Task directions: Start with the first line of the records below. Output each line exactly, ending with the one that contains "pos1: [538, 250]".

Excerpted data:
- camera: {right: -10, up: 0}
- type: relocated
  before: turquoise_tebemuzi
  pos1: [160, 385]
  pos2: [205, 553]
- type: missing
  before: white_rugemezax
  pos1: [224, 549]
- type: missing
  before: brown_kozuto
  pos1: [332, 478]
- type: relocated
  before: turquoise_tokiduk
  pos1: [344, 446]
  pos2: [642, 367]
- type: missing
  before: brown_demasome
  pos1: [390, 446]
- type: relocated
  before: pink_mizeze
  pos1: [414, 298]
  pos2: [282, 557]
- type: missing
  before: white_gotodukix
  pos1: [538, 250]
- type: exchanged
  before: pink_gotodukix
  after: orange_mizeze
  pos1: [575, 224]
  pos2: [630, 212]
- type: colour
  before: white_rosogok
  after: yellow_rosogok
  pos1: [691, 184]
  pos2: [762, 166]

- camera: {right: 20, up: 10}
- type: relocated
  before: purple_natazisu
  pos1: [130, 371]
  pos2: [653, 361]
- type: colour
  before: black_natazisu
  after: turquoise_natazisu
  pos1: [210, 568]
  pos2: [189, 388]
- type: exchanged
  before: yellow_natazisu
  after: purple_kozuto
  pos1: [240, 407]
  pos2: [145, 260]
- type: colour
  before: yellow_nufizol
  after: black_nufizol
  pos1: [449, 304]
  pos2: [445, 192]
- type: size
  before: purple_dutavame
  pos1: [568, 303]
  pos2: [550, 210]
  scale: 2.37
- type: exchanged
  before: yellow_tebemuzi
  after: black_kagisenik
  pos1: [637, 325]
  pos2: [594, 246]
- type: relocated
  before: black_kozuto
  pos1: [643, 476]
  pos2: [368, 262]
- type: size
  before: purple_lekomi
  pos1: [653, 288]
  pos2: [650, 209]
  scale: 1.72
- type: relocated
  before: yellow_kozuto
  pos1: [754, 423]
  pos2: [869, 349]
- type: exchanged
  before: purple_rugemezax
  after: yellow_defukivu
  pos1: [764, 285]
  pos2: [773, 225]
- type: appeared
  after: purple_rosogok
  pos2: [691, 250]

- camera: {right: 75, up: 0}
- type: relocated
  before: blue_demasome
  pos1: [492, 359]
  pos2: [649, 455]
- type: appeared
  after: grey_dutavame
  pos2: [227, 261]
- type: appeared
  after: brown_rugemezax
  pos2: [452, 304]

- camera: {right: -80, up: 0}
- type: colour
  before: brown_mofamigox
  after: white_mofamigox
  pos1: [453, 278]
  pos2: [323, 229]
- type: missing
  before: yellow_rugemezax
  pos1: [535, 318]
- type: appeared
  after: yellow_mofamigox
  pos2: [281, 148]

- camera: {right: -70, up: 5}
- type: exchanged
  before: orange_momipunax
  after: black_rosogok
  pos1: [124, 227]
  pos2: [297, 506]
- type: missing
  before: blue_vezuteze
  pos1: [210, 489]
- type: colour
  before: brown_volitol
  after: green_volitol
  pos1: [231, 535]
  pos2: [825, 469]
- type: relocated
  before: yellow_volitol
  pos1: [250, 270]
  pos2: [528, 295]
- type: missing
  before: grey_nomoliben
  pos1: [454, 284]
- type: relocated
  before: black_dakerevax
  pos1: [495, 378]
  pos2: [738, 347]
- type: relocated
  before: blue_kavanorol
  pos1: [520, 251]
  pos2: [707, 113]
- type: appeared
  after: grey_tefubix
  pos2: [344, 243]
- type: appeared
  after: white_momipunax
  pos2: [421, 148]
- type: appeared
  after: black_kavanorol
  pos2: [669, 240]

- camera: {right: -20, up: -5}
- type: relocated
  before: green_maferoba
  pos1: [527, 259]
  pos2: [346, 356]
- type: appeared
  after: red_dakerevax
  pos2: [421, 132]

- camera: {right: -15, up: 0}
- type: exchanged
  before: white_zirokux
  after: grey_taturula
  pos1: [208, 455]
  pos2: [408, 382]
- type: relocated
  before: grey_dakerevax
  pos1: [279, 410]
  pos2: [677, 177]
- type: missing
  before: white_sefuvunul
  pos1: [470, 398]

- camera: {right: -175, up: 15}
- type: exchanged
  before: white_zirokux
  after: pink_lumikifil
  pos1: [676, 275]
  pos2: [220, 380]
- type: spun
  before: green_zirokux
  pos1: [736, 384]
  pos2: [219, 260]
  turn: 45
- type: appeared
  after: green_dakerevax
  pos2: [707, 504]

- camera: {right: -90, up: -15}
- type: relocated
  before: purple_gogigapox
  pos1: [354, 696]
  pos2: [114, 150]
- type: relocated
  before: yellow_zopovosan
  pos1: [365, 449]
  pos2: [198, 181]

Result:
- camera: {right: -10, up: 0}
- type: relocated
  before: turquoise_tebemuzi
  pos1: [160, 385]
  pos2: [205, 553]
- type: missing
  before: white_rugemezax
  pos1: [224, 549]
- type: missing
  before: brown_kozuto
  pos1: [332, 478]
- type: relocated
  before: turquoise_tokiduk
  pos1: [344, 446]
  pos2: [642, 367]
- type: missing
  before: brown_demasome
  pos1: [390, 446]
- type: relocated
  before: pink_mizeze
  pos1: [414, 298]
  pos2: [282, 557]
- type: missing
  before: white_gotodukix
  pos1: [538, 250]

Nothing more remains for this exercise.